# Exercise details:
For each record below, output its text exactly and skip any picture.

# Records shown:

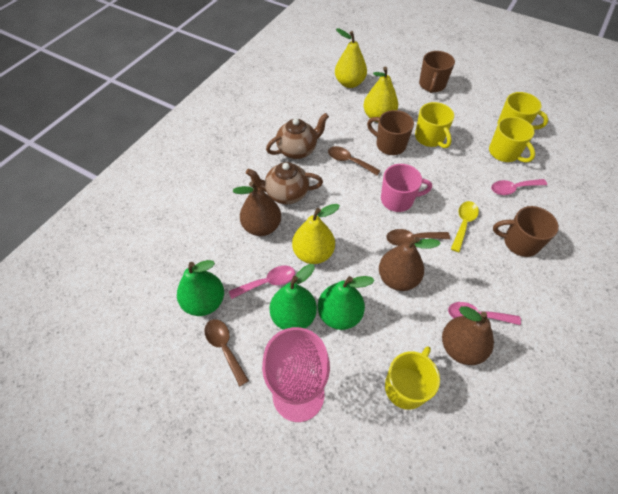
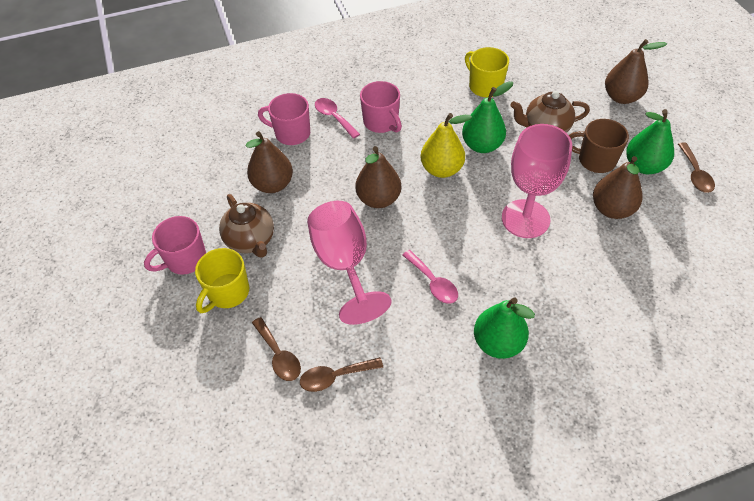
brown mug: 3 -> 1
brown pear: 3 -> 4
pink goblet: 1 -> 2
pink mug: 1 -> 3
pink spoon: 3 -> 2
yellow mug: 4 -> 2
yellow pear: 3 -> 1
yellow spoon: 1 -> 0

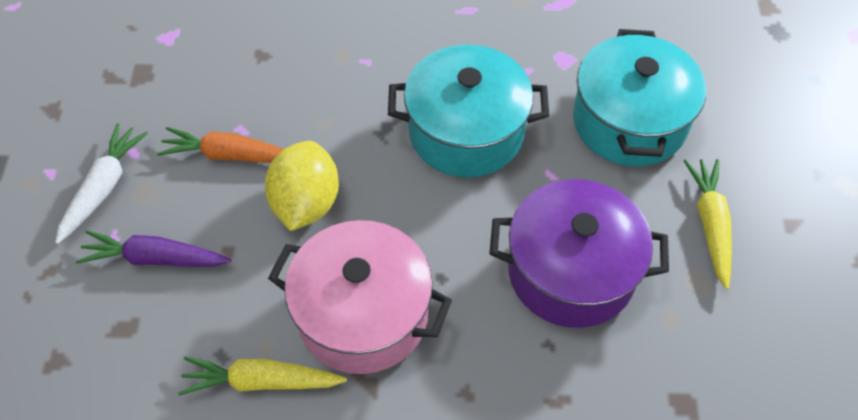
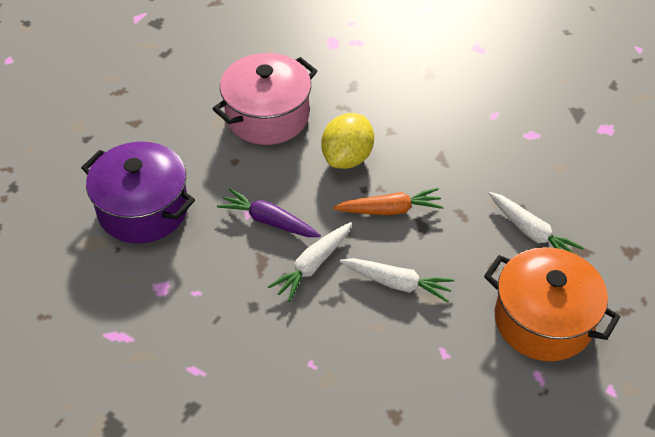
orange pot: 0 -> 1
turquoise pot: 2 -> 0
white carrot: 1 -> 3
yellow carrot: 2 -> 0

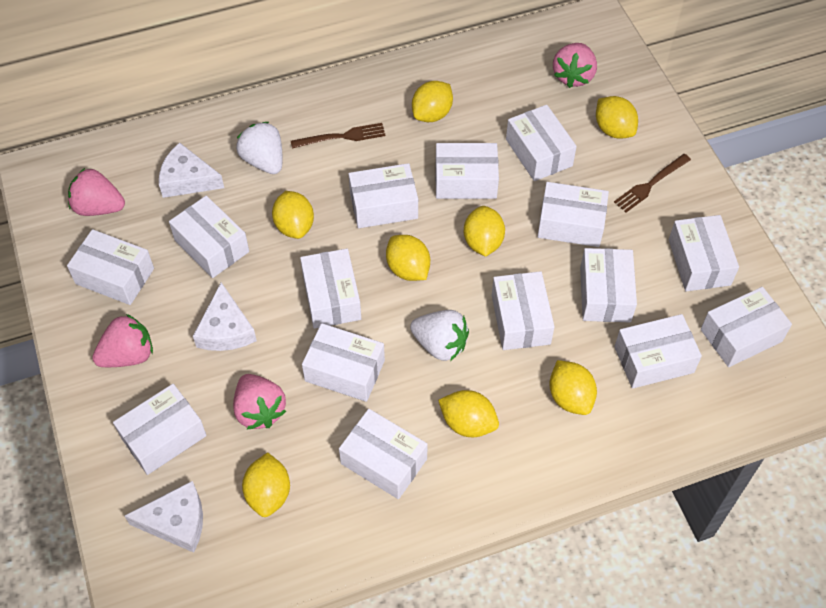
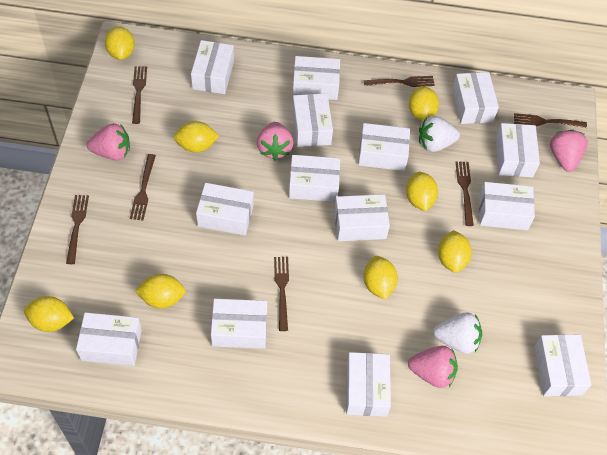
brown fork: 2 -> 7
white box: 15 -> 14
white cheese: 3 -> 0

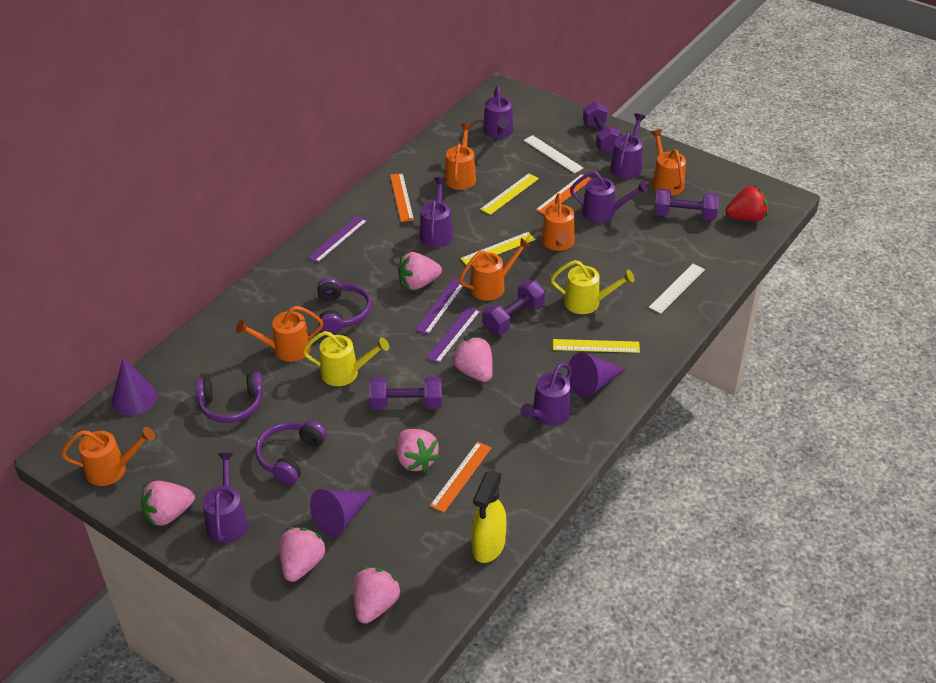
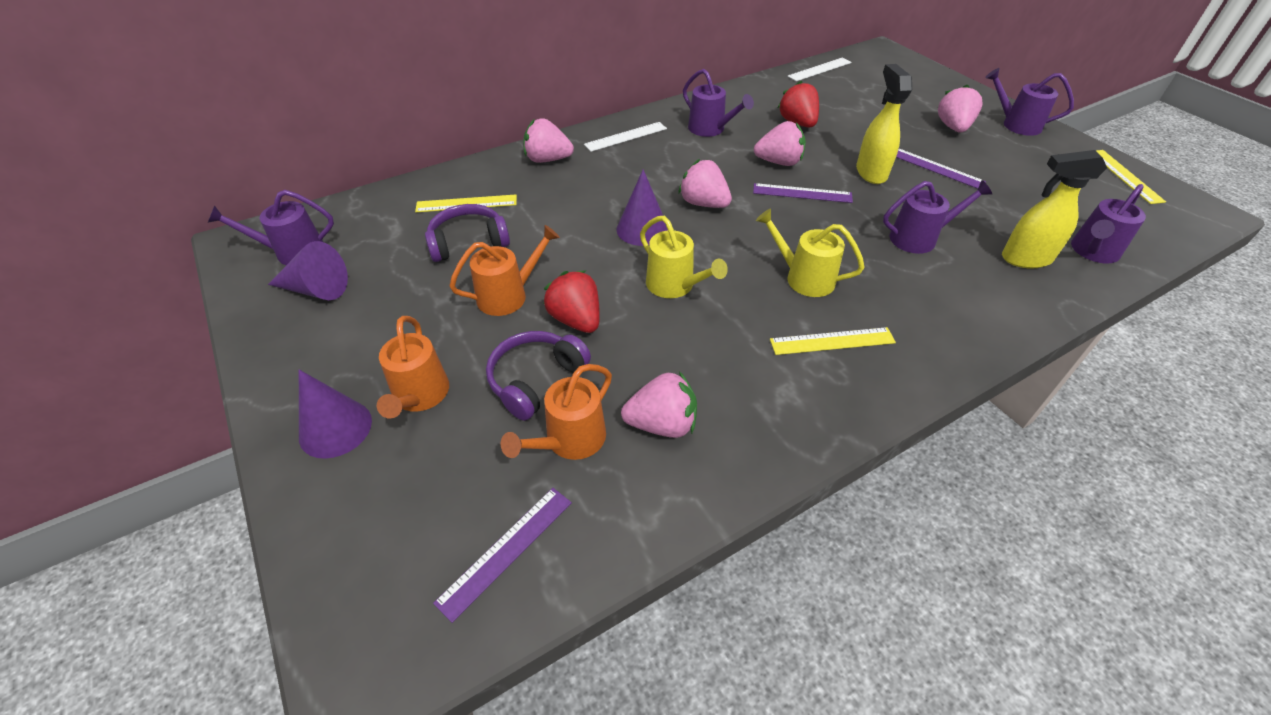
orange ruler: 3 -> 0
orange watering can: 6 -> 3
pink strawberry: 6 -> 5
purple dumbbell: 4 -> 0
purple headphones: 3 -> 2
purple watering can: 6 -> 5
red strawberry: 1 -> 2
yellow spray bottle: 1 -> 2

# Written solution:
brown mug: 3 -> 1
brown pear: 3 -> 4
pink goblet: 1 -> 2
pink mug: 1 -> 3
pink spoon: 3 -> 2
yellow mug: 4 -> 2
yellow pear: 3 -> 1
yellow spoon: 1 -> 0

orange pot: 0 -> 1
turquoise pot: 2 -> 0
white carrot: 1 -> 3
yellow carrot: 2 -> 0

brown fork: 2 -> 7
white box: 15 -> 14
white cheese: 3 -> 0

orange ruler: 3 -> 0
orange watering can: 6 -> 3
pink strawberry: 6 -> 5
purple dumbbell: 4 -> 0
purple headphones: 3 -> 2
purple watering can: 6 -> 5
red strawberry: 1 -> 2
yellow spray bottle: 1 -> 2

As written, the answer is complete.